■ Required work:
Would you print the data below exactly, leaving out every picture?

Segment Open

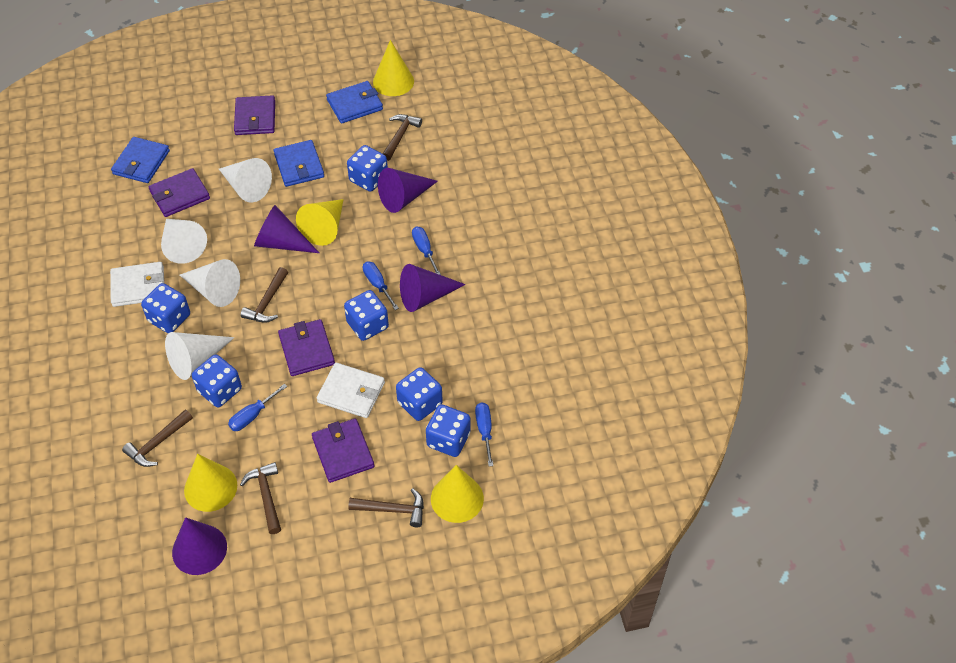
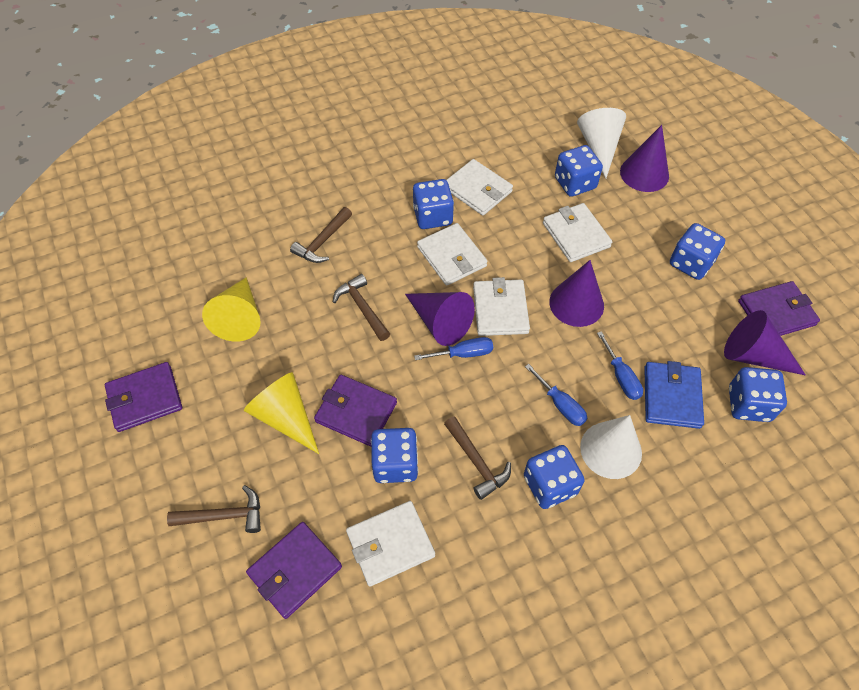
blue screwdriver: 4 -> 3
blue wallet: 3 -> 1
brown hammer: 5 -> 4
white cone: 4 -> 2
white wallet: 2 -> 5
yellow cone: 4 -> 2

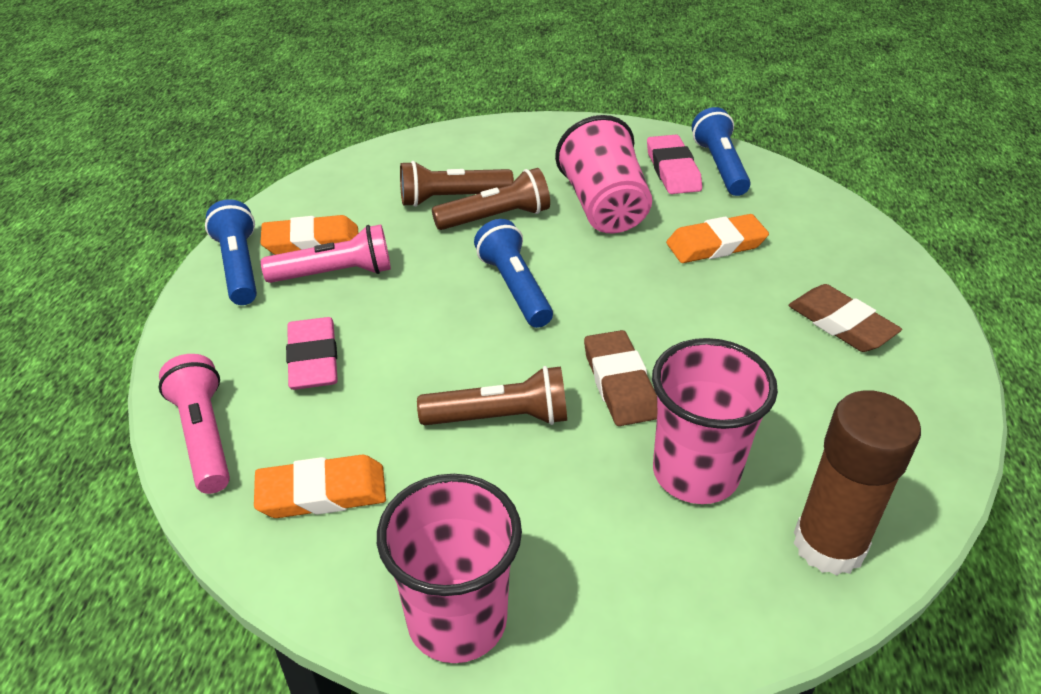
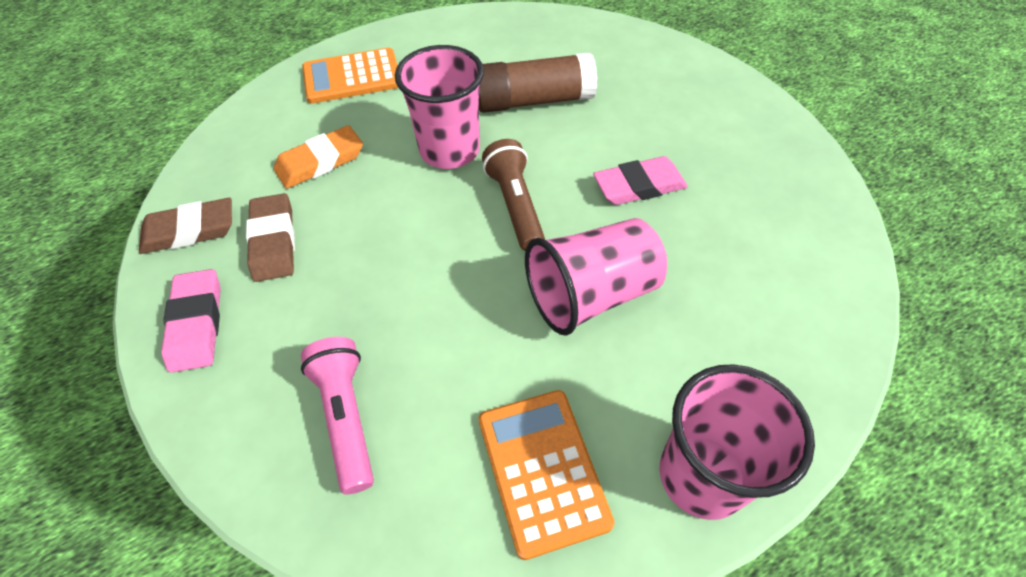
blue flashlight: 3 -> 0
brown flashlight: 3 -> 1
orange calculator: 0 -> 2
orange eraser: 3 -> 1
pink flashlight: 2 -> 1

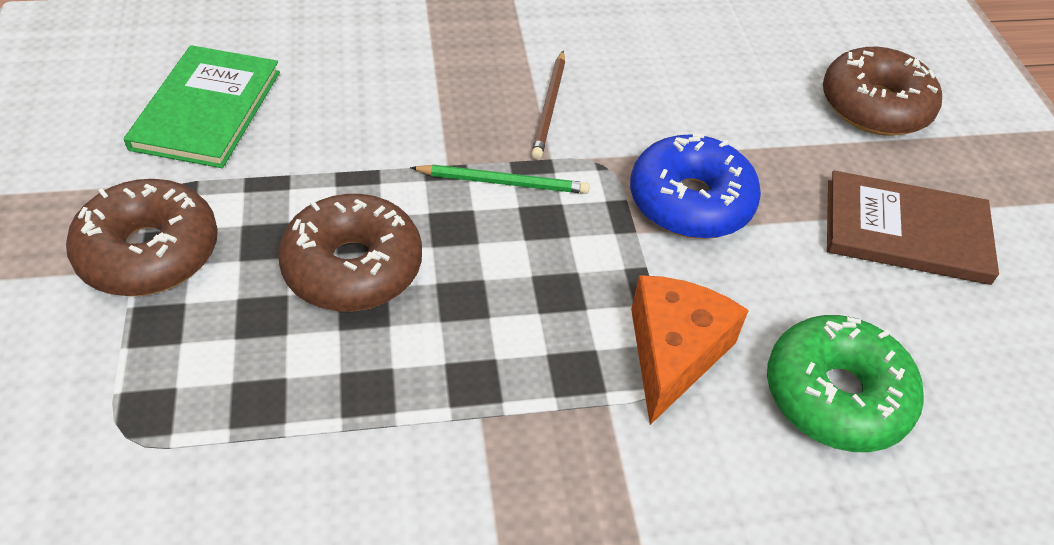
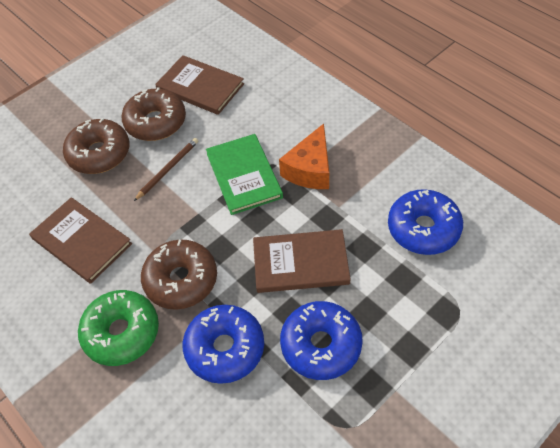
blue donut: 1 -> 3
brown book: 1 -> 3
green pencil: 1 -> 0

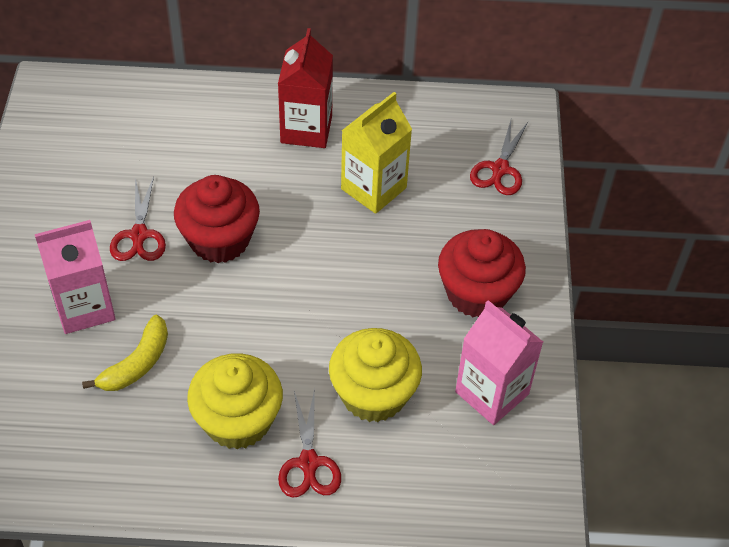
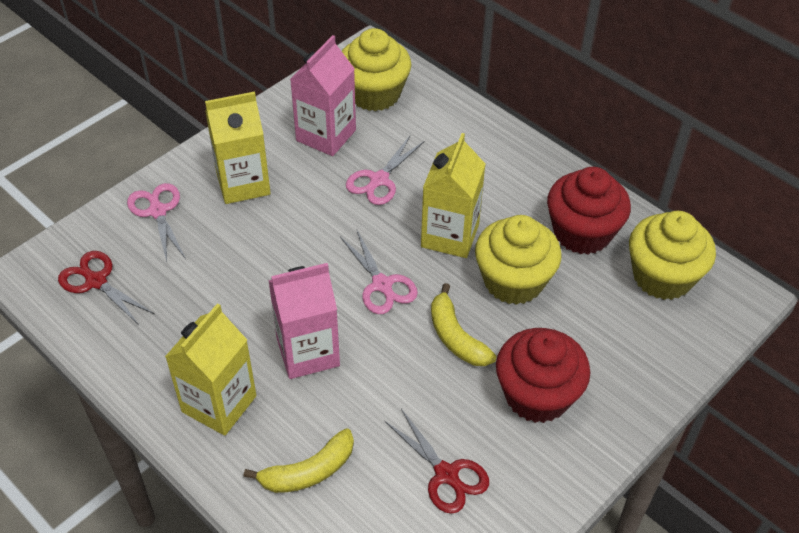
pink scissors: 0 -> 3
red carton: 1 -> 0
red scissors: 3 -> 2
yellow banana: 1 -> 2
yellow carton: 1 -> 3
yellow cupcake: 2 -> 3

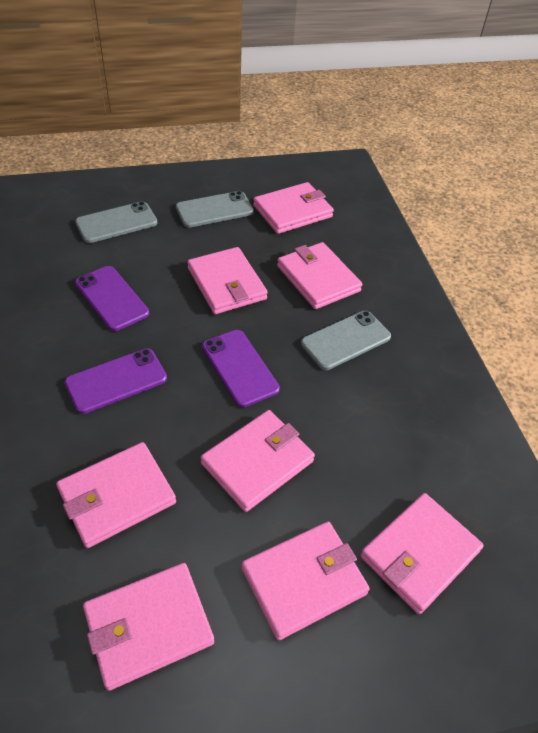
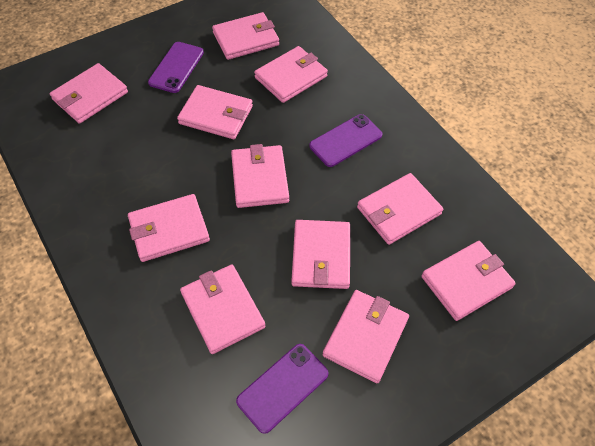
grey phone: 3 -> 0
pink wallet: 8 -> 11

Segment Closed

■ The answer:
blue screwdriver: 4 -> 3
blue wallet: 3 -> 1
brown hammer: 5 -> 4
white cone: 4 -> 2
white wallet: 2 -> 5
yellow cone: 4 -> 2

blue flashlight: 3 -> 0
brown flashlight: 3 -> 1
orange calculator: 0 -> 2
orange eraser: 3 -> 1
pink flashlight: 2 -> 1

blue donut: 1 -> 3
brown book: 1 -> 3
green pencil: 1 -> 0

pink scissors: 0 -> 3
red carton: 1 -> 0
red scissors: 3 -> 2
yellow banana: 1 -> 2
yellow carton: 1 -> 3
yellow cupcake: 2 -> 3

grey phone: 3 -> 0
pink wallet: 8 -> 11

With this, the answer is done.